■ Stated goal
Tally the lines in the records that contain the string "clef", and give only the count.

■ Provided data

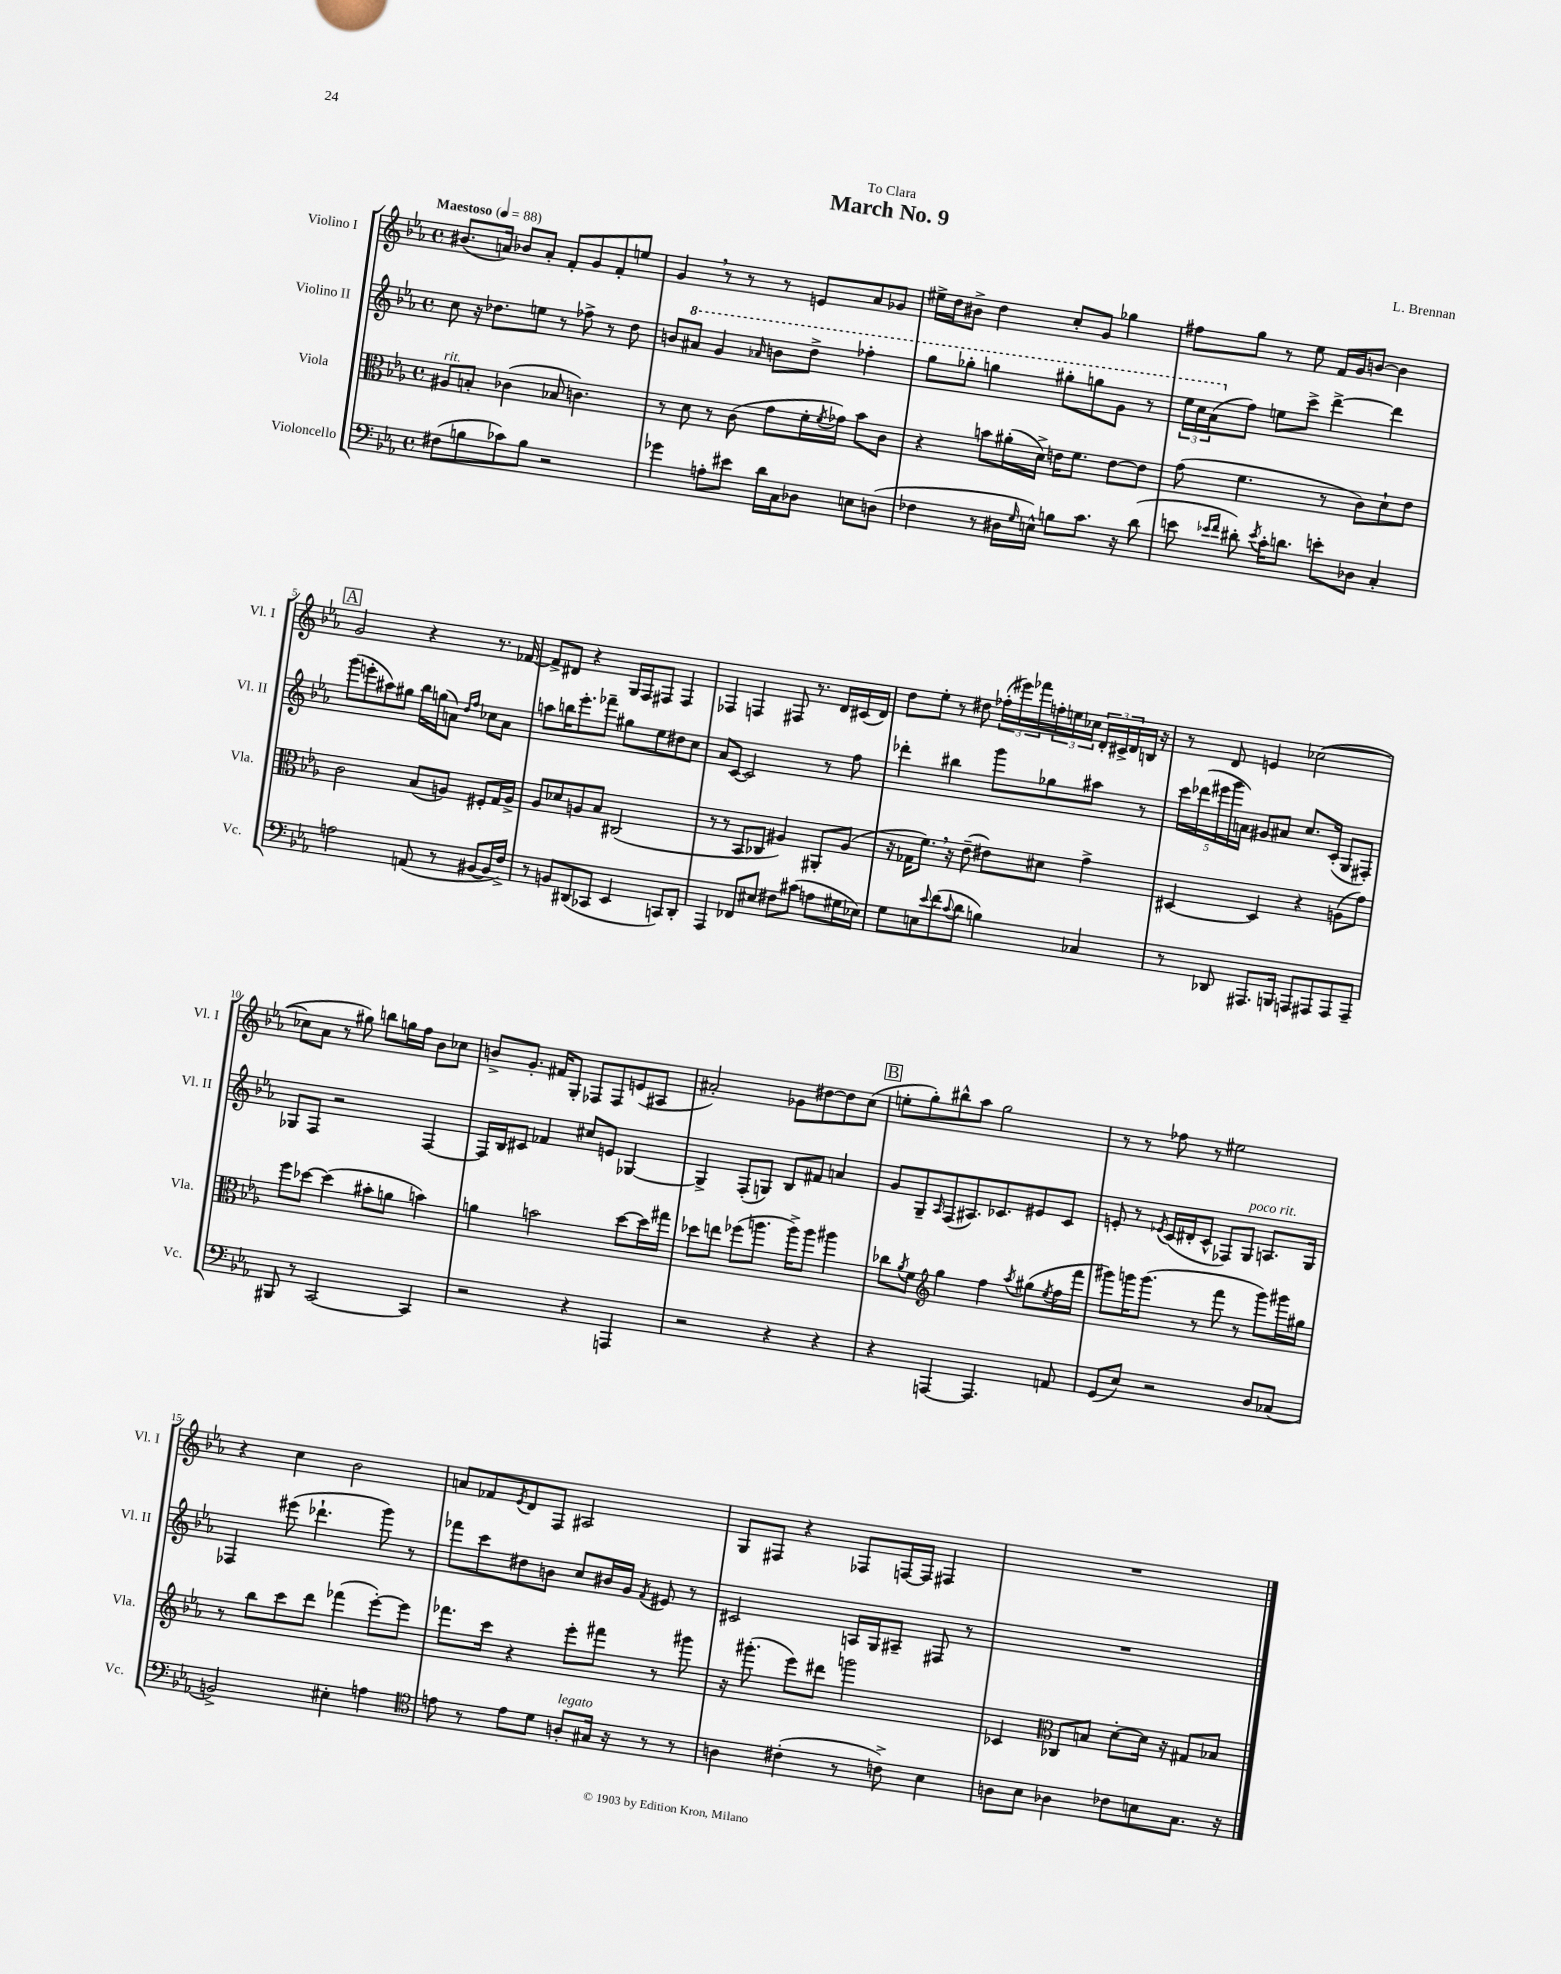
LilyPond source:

\header { title = "March No. 9" composer = "L. Brennan" dedication = "To Clara" }
<<
\new StaffGroup <<
\new Staff = "s0" \with { instrumentName = "Violino I" shortInstrumentName = "Vl. I" } {
    \clef treble \key ees \major \defaultTimeSignature \time 4/4 \tempo "Maestoso" 4 = 88
    bis'8.( a'16) bes'8 a'8-. f'8-. g'8 f'8-. e''8 |
    g'4 \breathe r8 r8 r8 e'8 aes'8 ges'8 |
    eis''16-> d''16 bis'8-> d''4 c''8-. g'8 ges''4 |
    fis''8 g''8 r8 ees''8 f'16 g'16 b'8~ b'4 |
    \mark \markup { \box "A" } g'2 r4 r8. fes'16~ |
    fes'8-> dis'8 r4 g16 f16 fis8 fis4 |
    fes4 f4 fis8 r8. d'16 cis'16( d'16) |
    d''8 ees''8-. r8 dis''8 \tuplet 3/2 { fes''16-.( eis'''16) fes'''16 } \tuplet 3/2 { f''16-. e''16 ces''16 } \tuplet 3/2 { d'16-. cis'16-> d'16 } b16 r16 |
    r8 d'8 e'4 ces''2~( |
    ces''8 aes'8 r8 gis''8) b''8 g''16 f''16 bes'8 ces''8 |
    b'8-> g'8.-. fis'16 g8-. fes8 fes8 e'8( ais8 |
    ais'2-.) ges'8 dis''8~ dis''8 c''8( |
    \mark \markup { \box "B" } e''8-. g''8-.) bis''8-^ aes''8 g''2 |
    r8 r8 fes''8 r8 eis''2 |
    r4 c''4 bes'2 |
    a'8 fes'8 \acciaccatura { ees'8 } d'8 f8 ais2 |
    g8 fis8 r4 fes8 f16~ f16 fis4 |
    R1 \bar "|." |
}
\new Staff = "s1" \with { instrumentName = "Violino II" shortInstrumentName = "Vl. II" } {
    \clef treble \key ees \major \defaultTimeSignature \time 4/4
    c''8 r16 des''8. e''8 r8 fes''8-> r8 des''8 |
    b'8 \ottava #1 ais''8 g''4 \grace { aes''16 } b''8 d'''8-> fes'''4-. |
    g'''8 ges'''8-. g'''4 gis'''8-. g'''8 g''8 r8 |
    \tuplet 3/2 { ees'''16 c'''16 aes''16( \ottava #0 } f''8) e''8 c'''8-> d'''4~-> d'''4 |
    \mark \markup { \box "A" } g'''8( e'''8-. ais''8) gis''8 bes''16 g''16( a'8) \grace { d''16 f''16 } ces''8 a'8 |
    a''8 b''16 ees'''8.-. fes'''8-- gis''8 ees''8 dis''8 c''8 |
    aes'8 c'8~ c'2 r8 f''8 |
    des'''4-. bis''4 g'''8 ges''8 ais''8 r8 |
    \tuplet 5/4 { c'''16 des'''16( eis'''16 g'''16 a'16) } gis'8 ais'8 c''8. c'16-.( g8 fis8-.) |
    ges8 f8 r2 f4~ |
    f16 bes16 cis'8 fes'4 cis''8 e'8 ges4~ |
    ges4-> f8-.( g8) bes8 fis'8 a'4 |
    \mark \markup { \box "B" } g'8 g8-- \grace { aes16 } f8( ais8.) ces'8. eis'8 ces'8 |
    e'8-. r8 \acciaccatura { ees'8 } c'16( dis'16-. c'8-^ fes8) g8^\markup { \italic "poco rit." } a8. g16 |
    fes4 eis'''8( des'''4.-! g'''8) r8 |
    fes'''8 c'''8 dis''8 b'8 c''8 bis'16 g'16 \acciaccatura { f'8 } eis'8 r8 |
    cis'2 a16 g16 ais8-- fis8 r8 |
    R1 \bar "|." |
}
\new Staff = "s2" \with { instrumentName = "Viola" shortInstrumentName = "Vla." } {
    \clef alto \key ees \major \defaultTimeSignature \time 4/4
    ais8^\markup { \italic "rit." } b8-. ces'4( bes8 c'4.) |
    r8 d'8 r8 c'8( g'8 f'16-. \acciaccatura { f'8 } ges'16) bes'8 c'8 |
    r4 b'8 ais'16-.( d'16->) e'16 f'8. e'8~ e'8 |
    g'8( f'4. r8 c'8) d'8-! ees'8 |
    \mark \markup { \box "A" } c'2 bes8( a8) fis8-. g16 a16-> |
    aes8 des'8 a8 bes8 cis2( |
    r8 r8 bes,8 ces8 ais4) ais,8-. ais8( |
    r16 ges16 f'8.) \breathe r16 ees'8--( eis'8) dis'8 g'4-> |
    dis4~ dis4 r4 a8( g'8) |
    f''8 des''8~ des''4( bis'8-. a'8 b'4) |
    a'4 b'2 d''8~ d''16 gis''16 |
    des''8 e''8 fes''8( a''8. a''16->) a''8 ais''4 |
    \mark \markup { \box "B" } ces''8 \acciaccatura { aes'8 } f'8 \clef treble g''4 f''4 \acciaccatura { aes''8 } gis''8( \acciaccatura { ees''8 } f''16 f'''16 |
    gis'''8) g'''16 g'''8.( r8 f'''8 r8 g'''8) gis'''16 gis''16 |
    r8 bes''8 c'''8 d'''8 fes'''4( ees'''8~-.) ees'''8 |
    fes'''8. c'''16 r4 ees'''8-. fis'''8 r8 gis'''8 |
    r16 gis'''8.-.( ees'''8) dis'''8 g'''2 |
    ces'4 \clef alto ces8 b8 d'8~-. d'16 r16 gis8 bes8 \bar "|." |
}
\new Staff = "s3" \with { instrumentName = "Violoncello" shortInstrumentName = "Vc." } {
    \clef bass \key ees \major \defaultTimeSignature \time 4/4
    fis8( b8 ces'8) b8 r2 |
    ges'4 a8-. eis'8 d'16 c16 des8 e8 d8( |
    fes4 r8 dis16 \grace { g16 } e16-^) b8 c'8. r16 d'8( |
    e'8 \grace { ees'16 f'16 } dis'8-.) \acciaccatura { ees'8 } c'16-. d'8. e'8-. des8 c4-. |
    \mark \markup { \box "A" } a2 a,8( r8 bis,8~ bis,16 f16->) |
    r8 b,8 dis,8( ces,8 ees,4 c,8) dis,8-. |
    aes,,4 fes,8 eis8 fis8 cis'8( a8 gis16 ees16) |
    g8 e8 \appoggiatura { ees'8 } f'8( \appoggiatura { c'8 } d'8 b4) ces4 |
    r8 des,8 ais,,8. b,,16 a,,8 ais,,8 ais,,8 ais,,8-- |
    bis,,8 r8 c,2~ c,4 |
    r2 r4 a,,4 |
    r2 r4 r4 |
    \mark \markup { \box "B" } r4 a,,4~ a,,4. a,8 |
    g,8( ees8) r2 d8 ces8( |
    b,2->) eis4-. a4 |
    \clef tenor e'8 r8 e'8 d'8 a8-.^\markup { \italic "legato" } gis16 r16 r8 r8 |
    a4 cis'4-.( r8 c'8->) bes4 |
    a8 bes8 aes4 ces'8 b8 g8. r16 \bar "|." |
}
>>
>>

■ Response
7